(Spatial object tracking data)
===============
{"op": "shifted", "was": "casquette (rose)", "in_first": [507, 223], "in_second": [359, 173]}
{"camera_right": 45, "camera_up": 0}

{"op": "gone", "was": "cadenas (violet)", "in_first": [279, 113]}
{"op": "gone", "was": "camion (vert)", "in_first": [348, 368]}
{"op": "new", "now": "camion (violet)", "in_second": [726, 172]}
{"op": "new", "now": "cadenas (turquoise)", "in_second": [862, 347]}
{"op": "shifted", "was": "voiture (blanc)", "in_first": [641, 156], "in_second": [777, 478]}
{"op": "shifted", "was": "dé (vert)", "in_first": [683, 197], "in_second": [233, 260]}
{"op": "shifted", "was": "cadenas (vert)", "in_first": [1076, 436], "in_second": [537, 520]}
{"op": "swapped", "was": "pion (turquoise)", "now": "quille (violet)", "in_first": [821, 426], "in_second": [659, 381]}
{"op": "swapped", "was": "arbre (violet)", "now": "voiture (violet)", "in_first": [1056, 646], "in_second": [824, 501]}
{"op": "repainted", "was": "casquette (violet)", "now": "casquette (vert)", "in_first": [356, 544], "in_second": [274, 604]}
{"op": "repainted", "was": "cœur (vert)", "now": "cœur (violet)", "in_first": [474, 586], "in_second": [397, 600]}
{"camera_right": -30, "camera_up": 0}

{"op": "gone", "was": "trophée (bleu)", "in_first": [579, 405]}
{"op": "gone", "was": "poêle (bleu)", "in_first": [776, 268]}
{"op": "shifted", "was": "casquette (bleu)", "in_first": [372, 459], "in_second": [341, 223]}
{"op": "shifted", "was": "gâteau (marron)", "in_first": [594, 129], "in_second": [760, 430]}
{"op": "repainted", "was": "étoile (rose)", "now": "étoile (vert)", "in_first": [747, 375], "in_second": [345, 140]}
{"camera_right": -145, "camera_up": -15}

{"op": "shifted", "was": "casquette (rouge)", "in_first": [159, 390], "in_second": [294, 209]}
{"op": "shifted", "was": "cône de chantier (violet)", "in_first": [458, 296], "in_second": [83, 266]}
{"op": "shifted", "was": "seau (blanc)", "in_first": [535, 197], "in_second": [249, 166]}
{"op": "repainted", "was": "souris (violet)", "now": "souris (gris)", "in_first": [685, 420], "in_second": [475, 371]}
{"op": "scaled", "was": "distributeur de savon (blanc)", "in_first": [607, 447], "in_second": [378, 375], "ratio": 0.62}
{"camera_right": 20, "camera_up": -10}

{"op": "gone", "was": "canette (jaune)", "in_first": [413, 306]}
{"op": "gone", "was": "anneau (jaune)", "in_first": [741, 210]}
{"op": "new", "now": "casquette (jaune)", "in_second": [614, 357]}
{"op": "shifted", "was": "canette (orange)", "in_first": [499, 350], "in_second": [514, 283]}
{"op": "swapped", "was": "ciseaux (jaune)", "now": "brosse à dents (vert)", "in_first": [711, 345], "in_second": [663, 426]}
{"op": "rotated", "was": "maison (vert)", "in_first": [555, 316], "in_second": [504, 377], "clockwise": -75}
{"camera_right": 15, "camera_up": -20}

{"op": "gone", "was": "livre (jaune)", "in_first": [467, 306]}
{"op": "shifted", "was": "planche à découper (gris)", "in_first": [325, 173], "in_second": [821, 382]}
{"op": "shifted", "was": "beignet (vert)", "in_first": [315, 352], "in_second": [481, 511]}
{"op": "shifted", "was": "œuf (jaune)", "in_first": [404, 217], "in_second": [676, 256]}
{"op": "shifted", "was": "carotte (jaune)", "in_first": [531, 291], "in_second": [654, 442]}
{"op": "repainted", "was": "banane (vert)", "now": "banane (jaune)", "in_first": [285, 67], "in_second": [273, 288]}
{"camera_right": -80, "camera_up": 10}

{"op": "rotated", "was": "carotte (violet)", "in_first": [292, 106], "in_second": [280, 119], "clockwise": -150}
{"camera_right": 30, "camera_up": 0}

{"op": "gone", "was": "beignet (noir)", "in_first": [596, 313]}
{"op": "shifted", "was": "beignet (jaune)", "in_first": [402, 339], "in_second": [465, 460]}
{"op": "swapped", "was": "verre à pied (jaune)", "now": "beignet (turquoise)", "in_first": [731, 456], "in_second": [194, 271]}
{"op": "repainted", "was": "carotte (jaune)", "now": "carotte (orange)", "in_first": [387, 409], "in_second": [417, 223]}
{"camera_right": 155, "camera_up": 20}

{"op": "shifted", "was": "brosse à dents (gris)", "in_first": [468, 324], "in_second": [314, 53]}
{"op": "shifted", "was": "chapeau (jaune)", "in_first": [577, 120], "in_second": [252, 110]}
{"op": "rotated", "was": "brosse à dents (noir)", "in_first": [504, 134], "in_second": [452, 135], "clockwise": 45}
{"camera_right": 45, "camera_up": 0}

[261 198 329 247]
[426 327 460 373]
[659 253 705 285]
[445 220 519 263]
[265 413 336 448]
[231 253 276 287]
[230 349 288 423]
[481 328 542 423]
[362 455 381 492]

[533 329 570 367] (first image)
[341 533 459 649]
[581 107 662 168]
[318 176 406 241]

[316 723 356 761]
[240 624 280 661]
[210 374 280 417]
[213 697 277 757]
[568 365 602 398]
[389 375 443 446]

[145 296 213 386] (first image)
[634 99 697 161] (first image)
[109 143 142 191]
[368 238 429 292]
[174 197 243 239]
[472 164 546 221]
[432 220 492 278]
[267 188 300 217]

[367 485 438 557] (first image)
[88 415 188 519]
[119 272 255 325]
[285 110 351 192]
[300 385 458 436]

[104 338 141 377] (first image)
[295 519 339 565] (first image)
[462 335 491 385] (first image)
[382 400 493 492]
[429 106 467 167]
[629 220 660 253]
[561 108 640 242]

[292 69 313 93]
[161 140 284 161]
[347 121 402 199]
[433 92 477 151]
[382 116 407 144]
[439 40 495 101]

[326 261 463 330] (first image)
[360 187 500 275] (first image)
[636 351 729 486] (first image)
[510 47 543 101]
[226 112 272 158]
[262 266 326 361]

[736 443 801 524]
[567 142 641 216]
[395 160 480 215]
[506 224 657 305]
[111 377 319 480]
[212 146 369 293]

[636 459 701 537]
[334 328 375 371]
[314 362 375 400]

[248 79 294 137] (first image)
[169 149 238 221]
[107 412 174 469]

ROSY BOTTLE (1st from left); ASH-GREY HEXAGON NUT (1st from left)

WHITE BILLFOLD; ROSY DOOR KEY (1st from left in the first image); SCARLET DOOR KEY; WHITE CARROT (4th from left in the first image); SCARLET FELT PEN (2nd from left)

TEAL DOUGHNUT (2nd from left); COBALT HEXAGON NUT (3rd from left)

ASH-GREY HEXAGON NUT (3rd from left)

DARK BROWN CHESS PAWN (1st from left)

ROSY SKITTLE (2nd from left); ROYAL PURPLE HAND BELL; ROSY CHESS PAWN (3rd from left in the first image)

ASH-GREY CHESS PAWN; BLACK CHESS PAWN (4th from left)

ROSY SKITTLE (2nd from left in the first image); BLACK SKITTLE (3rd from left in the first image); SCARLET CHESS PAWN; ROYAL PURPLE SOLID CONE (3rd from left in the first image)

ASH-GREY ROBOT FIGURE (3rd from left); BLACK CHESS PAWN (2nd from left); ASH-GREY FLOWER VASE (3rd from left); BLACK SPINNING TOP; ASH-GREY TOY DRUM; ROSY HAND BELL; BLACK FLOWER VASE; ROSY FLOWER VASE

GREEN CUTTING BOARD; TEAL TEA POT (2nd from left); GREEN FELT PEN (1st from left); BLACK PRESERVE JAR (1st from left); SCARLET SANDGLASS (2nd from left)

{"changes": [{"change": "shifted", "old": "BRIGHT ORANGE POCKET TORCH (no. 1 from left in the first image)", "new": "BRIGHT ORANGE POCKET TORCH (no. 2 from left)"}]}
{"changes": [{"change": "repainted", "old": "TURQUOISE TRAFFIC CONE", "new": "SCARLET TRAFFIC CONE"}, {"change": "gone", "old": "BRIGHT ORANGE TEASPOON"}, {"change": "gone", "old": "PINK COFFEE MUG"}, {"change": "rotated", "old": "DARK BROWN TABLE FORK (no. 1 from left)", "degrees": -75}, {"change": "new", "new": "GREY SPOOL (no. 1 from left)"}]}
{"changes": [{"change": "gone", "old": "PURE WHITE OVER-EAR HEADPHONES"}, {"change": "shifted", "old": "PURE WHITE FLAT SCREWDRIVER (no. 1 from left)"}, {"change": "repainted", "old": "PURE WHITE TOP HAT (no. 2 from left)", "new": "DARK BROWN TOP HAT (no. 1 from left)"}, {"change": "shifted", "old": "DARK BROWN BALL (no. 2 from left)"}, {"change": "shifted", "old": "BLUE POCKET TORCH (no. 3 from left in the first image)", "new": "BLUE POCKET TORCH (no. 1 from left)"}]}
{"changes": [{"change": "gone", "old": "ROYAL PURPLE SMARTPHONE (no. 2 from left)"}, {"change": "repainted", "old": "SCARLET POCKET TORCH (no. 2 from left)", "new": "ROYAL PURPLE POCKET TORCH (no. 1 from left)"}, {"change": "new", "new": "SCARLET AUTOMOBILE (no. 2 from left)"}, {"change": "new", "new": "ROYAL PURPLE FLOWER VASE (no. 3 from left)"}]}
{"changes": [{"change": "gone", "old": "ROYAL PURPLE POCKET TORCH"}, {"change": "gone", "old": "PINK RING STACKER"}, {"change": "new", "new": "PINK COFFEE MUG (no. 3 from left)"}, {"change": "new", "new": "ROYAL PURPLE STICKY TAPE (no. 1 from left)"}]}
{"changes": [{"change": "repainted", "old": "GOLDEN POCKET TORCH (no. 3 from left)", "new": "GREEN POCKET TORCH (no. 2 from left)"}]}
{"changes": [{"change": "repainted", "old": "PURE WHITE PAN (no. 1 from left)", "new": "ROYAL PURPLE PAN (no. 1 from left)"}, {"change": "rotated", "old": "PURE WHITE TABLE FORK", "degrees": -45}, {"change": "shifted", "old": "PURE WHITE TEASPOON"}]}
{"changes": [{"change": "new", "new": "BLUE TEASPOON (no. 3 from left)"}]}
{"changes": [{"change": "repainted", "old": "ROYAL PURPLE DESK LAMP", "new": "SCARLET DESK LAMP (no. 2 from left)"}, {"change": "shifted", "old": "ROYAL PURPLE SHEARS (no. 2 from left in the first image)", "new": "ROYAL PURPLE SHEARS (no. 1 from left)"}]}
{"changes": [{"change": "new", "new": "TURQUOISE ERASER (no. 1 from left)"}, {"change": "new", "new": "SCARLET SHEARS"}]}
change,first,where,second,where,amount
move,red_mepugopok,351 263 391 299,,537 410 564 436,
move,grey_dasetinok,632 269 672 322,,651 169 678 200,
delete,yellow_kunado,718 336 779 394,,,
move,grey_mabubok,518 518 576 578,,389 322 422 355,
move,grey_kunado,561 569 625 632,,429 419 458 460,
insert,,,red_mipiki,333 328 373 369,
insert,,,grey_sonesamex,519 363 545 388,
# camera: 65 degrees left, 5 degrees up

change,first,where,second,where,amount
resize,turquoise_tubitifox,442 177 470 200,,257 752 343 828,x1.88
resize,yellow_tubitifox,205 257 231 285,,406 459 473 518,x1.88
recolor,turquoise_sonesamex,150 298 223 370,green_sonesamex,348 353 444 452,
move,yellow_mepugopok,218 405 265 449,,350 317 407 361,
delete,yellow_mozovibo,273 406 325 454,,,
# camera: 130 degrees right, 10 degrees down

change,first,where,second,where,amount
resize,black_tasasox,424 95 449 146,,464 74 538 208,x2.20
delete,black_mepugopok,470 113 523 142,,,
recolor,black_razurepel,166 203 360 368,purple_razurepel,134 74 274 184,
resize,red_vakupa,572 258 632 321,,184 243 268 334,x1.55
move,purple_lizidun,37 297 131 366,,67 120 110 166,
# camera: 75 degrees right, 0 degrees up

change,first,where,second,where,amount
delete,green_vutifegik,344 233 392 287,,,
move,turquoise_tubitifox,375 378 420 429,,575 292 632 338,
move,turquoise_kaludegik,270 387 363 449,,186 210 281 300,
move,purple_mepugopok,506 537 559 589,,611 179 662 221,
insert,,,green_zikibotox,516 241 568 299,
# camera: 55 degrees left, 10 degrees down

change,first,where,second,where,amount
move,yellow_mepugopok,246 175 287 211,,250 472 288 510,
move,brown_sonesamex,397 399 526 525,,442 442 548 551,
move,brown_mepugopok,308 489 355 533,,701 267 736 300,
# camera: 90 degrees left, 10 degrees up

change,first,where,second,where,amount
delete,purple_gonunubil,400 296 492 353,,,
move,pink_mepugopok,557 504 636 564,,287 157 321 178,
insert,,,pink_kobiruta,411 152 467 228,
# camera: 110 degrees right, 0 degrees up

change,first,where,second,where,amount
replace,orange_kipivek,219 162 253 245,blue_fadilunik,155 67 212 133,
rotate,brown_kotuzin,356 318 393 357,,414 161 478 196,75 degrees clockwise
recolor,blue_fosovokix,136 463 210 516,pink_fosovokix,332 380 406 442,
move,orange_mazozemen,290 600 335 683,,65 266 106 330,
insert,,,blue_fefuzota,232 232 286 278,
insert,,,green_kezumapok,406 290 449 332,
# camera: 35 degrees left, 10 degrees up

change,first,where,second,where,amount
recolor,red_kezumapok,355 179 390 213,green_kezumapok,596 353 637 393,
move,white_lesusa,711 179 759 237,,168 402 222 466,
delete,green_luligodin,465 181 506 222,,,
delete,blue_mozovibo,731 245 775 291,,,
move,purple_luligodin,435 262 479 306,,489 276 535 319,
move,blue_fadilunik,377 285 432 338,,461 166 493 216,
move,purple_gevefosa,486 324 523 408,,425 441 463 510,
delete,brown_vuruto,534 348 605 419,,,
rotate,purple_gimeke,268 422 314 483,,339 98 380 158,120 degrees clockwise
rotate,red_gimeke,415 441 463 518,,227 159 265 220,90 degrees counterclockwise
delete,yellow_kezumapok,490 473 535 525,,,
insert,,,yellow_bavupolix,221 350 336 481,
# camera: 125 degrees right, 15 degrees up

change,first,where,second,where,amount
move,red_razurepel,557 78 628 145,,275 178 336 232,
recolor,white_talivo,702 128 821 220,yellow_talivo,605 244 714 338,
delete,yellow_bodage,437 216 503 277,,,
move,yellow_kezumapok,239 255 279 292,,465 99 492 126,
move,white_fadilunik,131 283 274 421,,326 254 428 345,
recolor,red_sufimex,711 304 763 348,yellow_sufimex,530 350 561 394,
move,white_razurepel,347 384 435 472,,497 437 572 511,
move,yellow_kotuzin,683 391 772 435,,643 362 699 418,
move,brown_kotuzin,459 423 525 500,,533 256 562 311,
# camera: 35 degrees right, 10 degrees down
===============
**Task prompt**
Print, without alteration, only the lines above between the one holding "[445 220 519 263]" and the one holding "[481 328 542 423]", inclusive.

**Solution to the exercise**
[445 220 519 263]
[265 413 336 448]
[231 253 276 287]
[230 349 288 423]
[481 328 542 423]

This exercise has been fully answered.